_Action item_.
Reproduce the lines below with every "basket" swapped for "hamper" and nothing else changed, omitting the pictures.

_Records supplied_.
=== Begin Enclosure ===

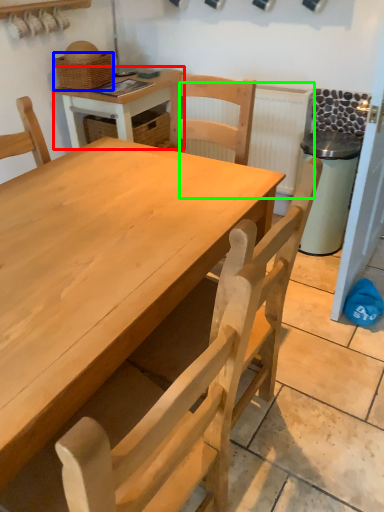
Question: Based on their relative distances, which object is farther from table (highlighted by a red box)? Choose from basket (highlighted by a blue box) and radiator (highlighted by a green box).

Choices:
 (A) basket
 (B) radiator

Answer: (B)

=== End Enclosure ===

_Finished task_.
Question: Based on their relative distances, which object is farther from table (highlighted by a red box)? Choose from hamper (highlighted by a blue box) and radiator (highlighted by a green box).

Choices:
 (A) hamper
 (B) radiator

Answer: (B)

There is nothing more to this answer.